### Problem
Reproduce the whole listing that follows, character for character, and drop the images.

### Data to process
━━━━

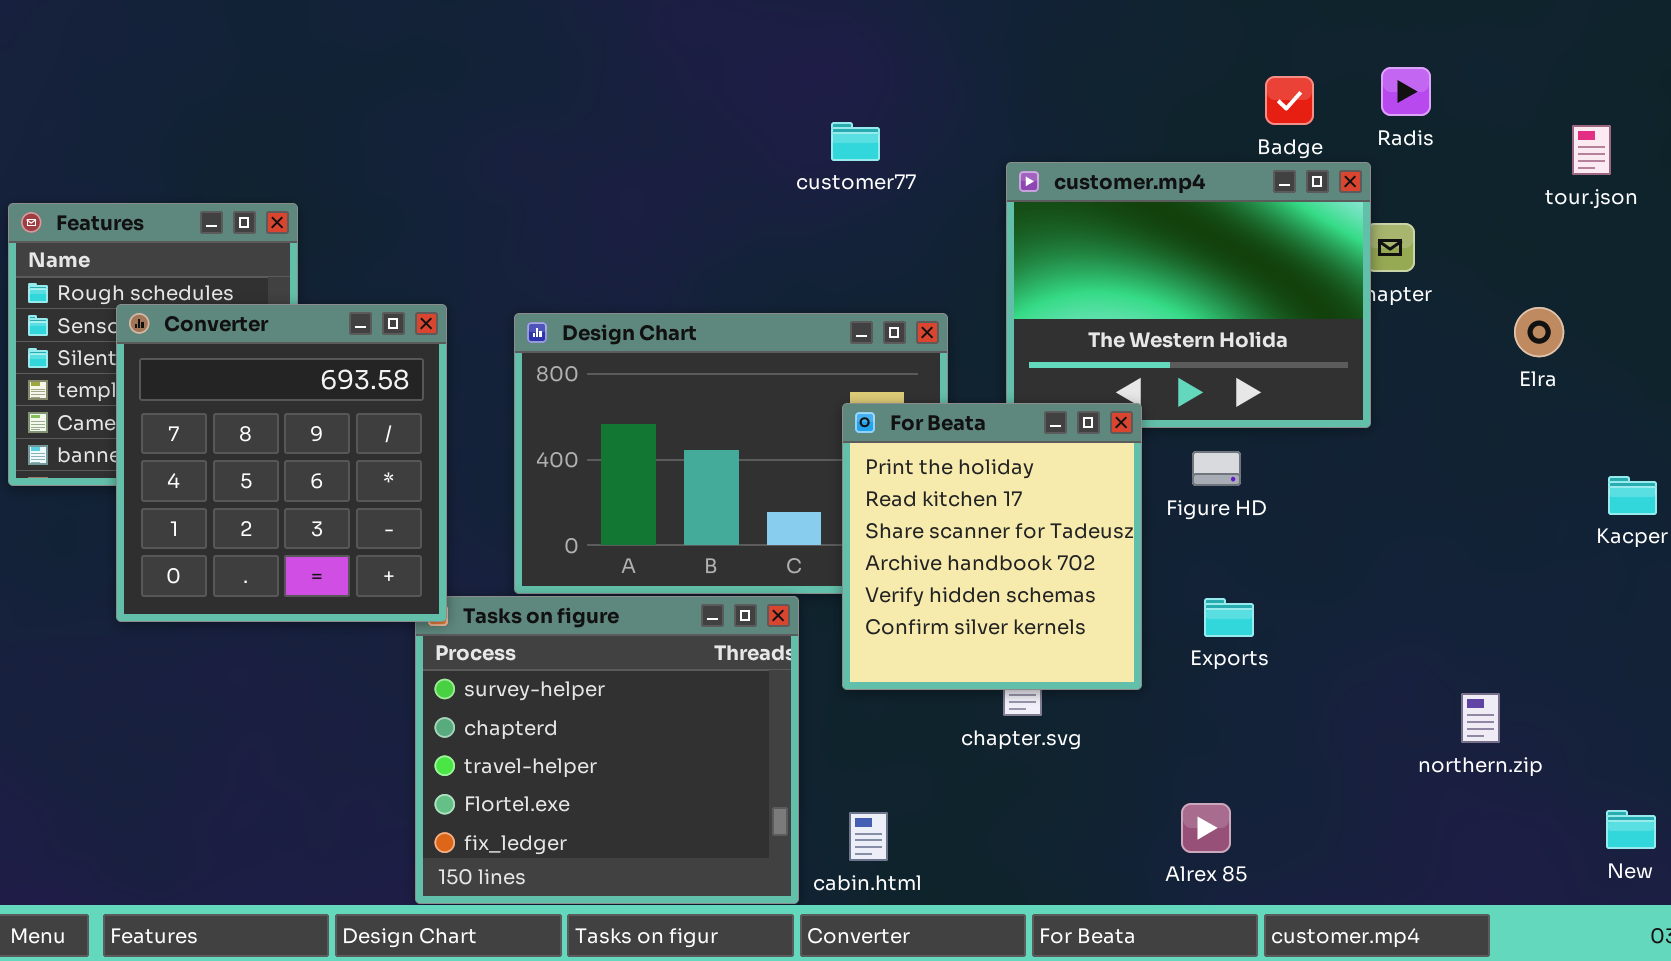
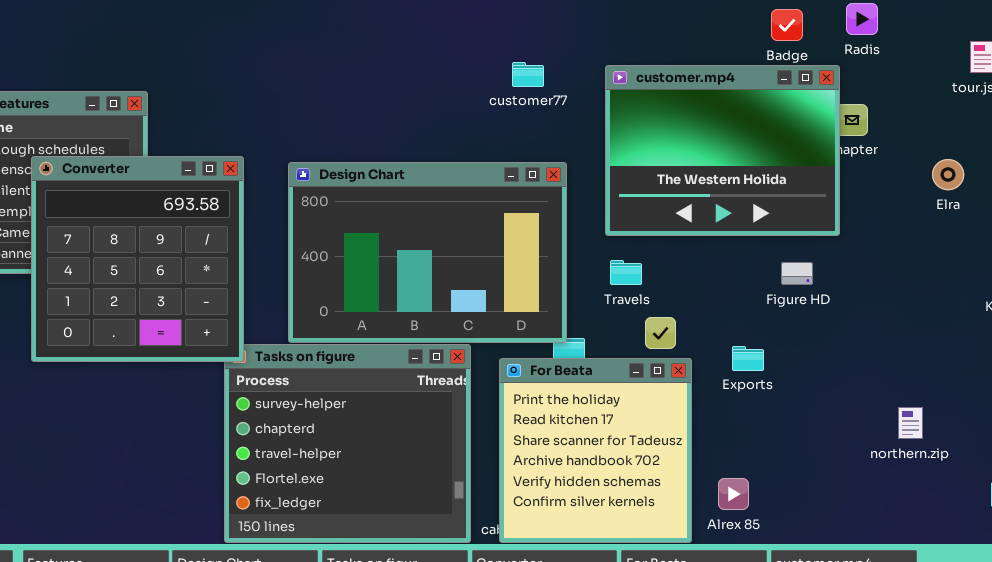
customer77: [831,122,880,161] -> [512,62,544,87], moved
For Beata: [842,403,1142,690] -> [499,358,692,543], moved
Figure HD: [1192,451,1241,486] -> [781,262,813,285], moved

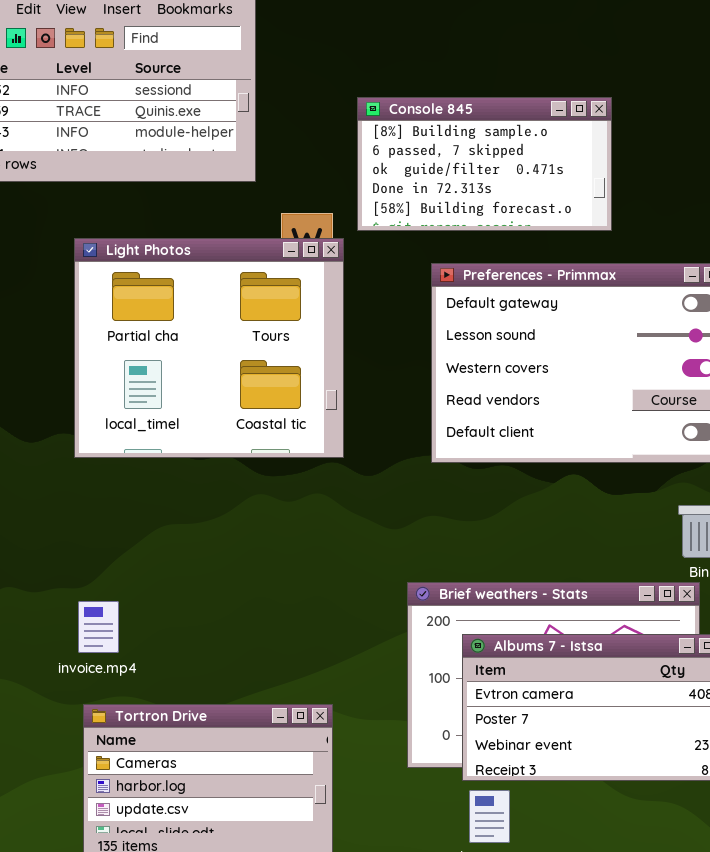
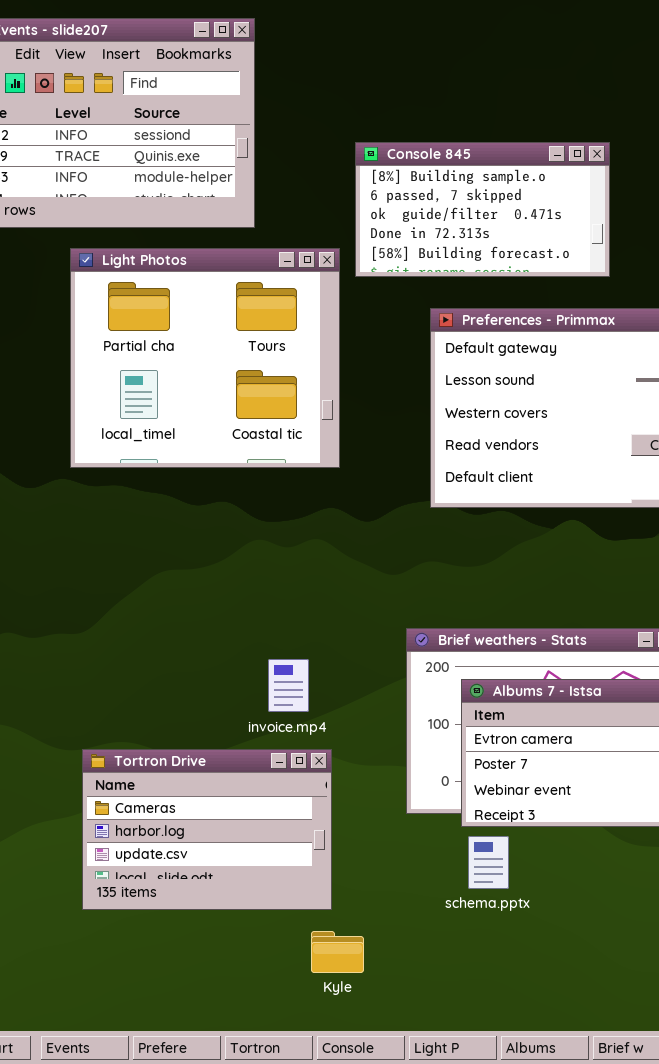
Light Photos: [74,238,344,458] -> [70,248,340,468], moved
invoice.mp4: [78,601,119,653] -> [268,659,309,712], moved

━━━━

### Task response
customer77: [831,122,880,161] -> [512,62,544,87], moved
For Beata: [842,403,1142,690] -> [499,358,692,543], moved
Figure HD: [1192,451,1241,486] -> [781,262,813,285], moved

Light Photos: [74,238,344,458] -> [70,248,340,468], moved
invoice.mp4: [78,601,119,653] -> [268,659,309,712], moved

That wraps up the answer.